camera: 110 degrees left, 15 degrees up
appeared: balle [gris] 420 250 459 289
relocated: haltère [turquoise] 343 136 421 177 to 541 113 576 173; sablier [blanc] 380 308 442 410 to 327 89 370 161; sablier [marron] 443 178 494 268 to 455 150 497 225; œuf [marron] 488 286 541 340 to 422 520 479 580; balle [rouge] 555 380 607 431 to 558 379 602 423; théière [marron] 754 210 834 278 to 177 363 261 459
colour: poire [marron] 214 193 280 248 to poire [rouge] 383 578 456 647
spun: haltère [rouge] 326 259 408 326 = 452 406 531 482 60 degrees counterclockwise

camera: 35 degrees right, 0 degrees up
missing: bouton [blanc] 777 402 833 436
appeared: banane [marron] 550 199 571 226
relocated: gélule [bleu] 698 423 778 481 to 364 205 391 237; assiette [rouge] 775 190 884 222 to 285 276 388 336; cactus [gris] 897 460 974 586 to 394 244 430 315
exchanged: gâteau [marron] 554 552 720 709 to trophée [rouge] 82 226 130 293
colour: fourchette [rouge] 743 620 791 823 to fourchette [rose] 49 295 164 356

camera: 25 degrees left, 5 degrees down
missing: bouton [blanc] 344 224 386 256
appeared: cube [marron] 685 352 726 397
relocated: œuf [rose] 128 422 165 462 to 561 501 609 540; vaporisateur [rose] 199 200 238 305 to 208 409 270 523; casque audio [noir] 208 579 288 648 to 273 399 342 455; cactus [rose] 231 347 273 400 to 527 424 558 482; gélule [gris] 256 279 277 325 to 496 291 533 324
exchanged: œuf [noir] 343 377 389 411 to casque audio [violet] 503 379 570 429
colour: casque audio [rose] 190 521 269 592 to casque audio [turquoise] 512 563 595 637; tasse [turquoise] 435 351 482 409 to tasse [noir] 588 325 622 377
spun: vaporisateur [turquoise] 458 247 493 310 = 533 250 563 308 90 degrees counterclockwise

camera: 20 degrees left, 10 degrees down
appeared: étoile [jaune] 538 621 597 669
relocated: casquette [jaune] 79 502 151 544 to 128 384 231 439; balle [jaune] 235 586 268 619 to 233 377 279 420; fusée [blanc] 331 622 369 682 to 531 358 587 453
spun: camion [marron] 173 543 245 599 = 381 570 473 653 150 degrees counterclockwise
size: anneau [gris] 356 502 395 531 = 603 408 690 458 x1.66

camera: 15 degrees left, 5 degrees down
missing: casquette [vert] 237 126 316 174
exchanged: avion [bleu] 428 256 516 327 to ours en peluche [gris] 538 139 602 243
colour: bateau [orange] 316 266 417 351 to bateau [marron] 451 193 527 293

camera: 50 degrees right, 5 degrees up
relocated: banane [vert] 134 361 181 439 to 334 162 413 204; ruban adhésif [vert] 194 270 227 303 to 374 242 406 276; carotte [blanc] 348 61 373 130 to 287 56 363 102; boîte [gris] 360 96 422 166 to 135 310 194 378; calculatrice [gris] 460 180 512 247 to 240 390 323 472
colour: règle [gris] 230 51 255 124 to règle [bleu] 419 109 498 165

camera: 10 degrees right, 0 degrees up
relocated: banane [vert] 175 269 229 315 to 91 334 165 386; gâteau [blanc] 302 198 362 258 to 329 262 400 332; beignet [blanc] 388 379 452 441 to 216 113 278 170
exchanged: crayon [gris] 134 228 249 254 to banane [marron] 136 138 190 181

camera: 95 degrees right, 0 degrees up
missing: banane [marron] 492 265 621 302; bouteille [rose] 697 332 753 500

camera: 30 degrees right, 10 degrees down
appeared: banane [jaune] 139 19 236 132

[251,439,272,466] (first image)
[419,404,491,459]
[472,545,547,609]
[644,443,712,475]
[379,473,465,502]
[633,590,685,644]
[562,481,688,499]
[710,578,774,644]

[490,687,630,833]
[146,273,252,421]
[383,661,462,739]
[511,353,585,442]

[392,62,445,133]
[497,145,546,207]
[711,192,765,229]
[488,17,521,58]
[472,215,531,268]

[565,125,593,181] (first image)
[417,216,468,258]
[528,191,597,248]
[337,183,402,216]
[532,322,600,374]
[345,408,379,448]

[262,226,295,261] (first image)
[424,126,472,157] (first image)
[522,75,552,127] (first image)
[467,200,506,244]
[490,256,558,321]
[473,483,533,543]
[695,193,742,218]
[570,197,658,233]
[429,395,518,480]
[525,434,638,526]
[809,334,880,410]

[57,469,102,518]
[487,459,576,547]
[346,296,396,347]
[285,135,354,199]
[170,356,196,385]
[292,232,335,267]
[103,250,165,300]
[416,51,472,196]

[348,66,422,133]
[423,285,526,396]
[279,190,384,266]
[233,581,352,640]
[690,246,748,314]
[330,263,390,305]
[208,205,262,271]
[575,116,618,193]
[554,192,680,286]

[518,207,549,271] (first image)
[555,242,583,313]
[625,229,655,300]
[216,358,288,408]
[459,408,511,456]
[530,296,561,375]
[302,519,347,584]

********************

→ Work instruction
Give back every entry, word for word.

→ Finished task
camera: 110 degrees left, 15 degrees up
appeared: balle [gris] 420 250 459 289
relocated: haltère [turquoise] 343 136 421 177 to 541 113 576 173; sablier [blanc] 380 308 442 410 to 327 89 370 161; sablier [marron] 443 178 494 268 to 455 150 497 225; œuf [marron] 488 286 541 340 to 422 520 479 580; balle [rouge] 555 380 607 431 to 558 379 602 423; théière [marron] 754 210 834 278 to 177 363 261 459
colour: poire [marron] 214 193 280 248 to poire [rouge] 383 578 456 647
spun: haltère [rouge] 326 259 408 326 = 452 406 531 482 60 degrees counterclockwise

camera: 35 degrees right, 0 degrees up
missing: bouton [blanc] 777 402 833 436
appeared: banane [marron] 550 199 571 226
relocated: gélule [bleu] 698 423 778 481 to 364 205 391 237; assiette [rouge] 775 190 884 222 to 285 276 388 336; cactus [gris] 897 460 974 586 to 394 244 430 315
exchanged: gâteau [marron] 554 552 720 709 to trophée [rouge] 82 226 130 293
colour: fourchette [rouge] 743 620 791 823 to fourchette [rose] 49 295 164 356

camera: 25 degrees left, 5 degrees down
missing: bouton [blanc] 344 224 386 256
appeared: cube [marron] 685 352 726 397
relocated: œuf [rose] 128 422 165 462 to 561 501 609 540; vaporisateur [rose] 199 200 238 305 to 208 409 270 523; casque audio [noir] 208 579 288 648 to 273 399 342 455; cactus [rose] 231 347 273 400 to 527 424 558 482; gélule [gris] 256 279 277 325 to 496 291 533 324
exchanged: œuf [noir] 343 377 389 411 to casque audio [violet] 503 379 570 429
colour: casque audio [rose] 190 521 269 592 to casque audio [turquoise] 512 563 595 637; tasse [turquoise] 435 351 482 409 to tasse [noir] 588 325 622 377
spun: vaporisateur [turquoise] 458 247 493 310 = 533 250 563 308 90 degrees counterclockwise

camera: 20 degrees left, 10 degrees down
appeared: étoile [jaune] 538 621 597 669
relocated: casquette [jaune] 79 502 151 544 to 128 384 231 439; balle [jaune] 235 586 268 619 to 233 377 279 420; fusée [blanc] 331 622 369 682 to 531 358 587 453
spun: camion [marron] 173 543 245 599 = 381 570 473 653 150 degrees counterclockwise
size: anneau [gris] 356 502 395 531 = 603 408 690 458 x1.66

camera: 15 degrees left, 5 degrees down
missing: casquette [vert] 237 126 316 174
exchanged: avion [bleu] 428 256 516 327 to ours en peluche [gris] 538 139 602 243
colour: bateau [orange] 316 266 417 351 to bateau [marron] 451 193 527 293

camera: 50 degrees right, 5 degrees up
relocated: banane [vert] 134 361 181 439 to 334 162 413 204; ruban adhésif [vert] 194 270 227 303 to 374 242 406 276; carotte [blanc] 348 61 373 130 to 287 56 363 102; boîte [gris] 360 96 422 166 to 135 310 194 378; calculatrice [gris] 460 180 512 247 to 240 390 323 472
colour: règle [gris] 230 51 255 124 to règle [bleu] 419 109 498 165

camera: 10 degrees right, 0 degrees up
relocated: banane [vert] 175 269 229 315 to 91 334 165 386; gâteau [blanc] 302 198 362 258 to 329 262 400 332; beignet [blanc] 388 379 452 441 to 216 113 278 170
exchanged: crayon [gris] 134 228 249 254 to banane [marron] 136 138 190 181

camera: 95 degrees right, 0 degrees up
missing: banane [marron] 492 265 621 302; bouteille [rose] 697 332 753 500

camera: 30 degrees right, 10 degrees down
appeared: banane [jaune] 139 19 236 132

[251,439,272,466] (first image)
[419,404,491,459]
[472,545,547,609]
[644,443,712,475]
[379,473,465,502]
[633,590,685,644]
[562,481,688,499]
[710,578,774,644]

[490,687,630,833]
[146,273,252,421]
[383,661,462,739]
[511,353,585,442]

[392,62,445,133]
[497,145,546,207]
[711,192,765,229]
[488,17,521,58]
[472,215,531,268]

[565,125,593,181] (first image)
[417,216,468,258]
[528,191,597,248]
[337,183,402,216]
[532,322,600,374]
[345,408,379,448]

[262,226,295,261] (first image)
[424,126,472,157] (first image)
[522,75,552,127] (first image)
[467,200,506,244]
[490,256,558,321]
[473,483,533,543]
[695,193,742,218]
[570,197,658,233]
[429,395,518,480]
[525,434,638,526]
[809,334,880,410]

[57,469,102,518]
[487,459,576,547]
[346,296,396,347]
[285,135,354,199]
[170,356,196,385]
[292,232,335,267]
[103,250,165,300]
[416,51,472,196]

[348,66,422,133]
[423,285,526,396]
[279,190,384,266]
[233,581,352,640]
[690,246,748,314]
[330,263,390,305]
[208,205,262,271]
[575,116,618,193]
[554,192,680,286]

[518,207,549,271] (first image)
[555,242,583,313]
[625,229,655,300]
[216,358,288,408]
[459,408,511,456]
[530,296,561,375]
[302,519,347,584]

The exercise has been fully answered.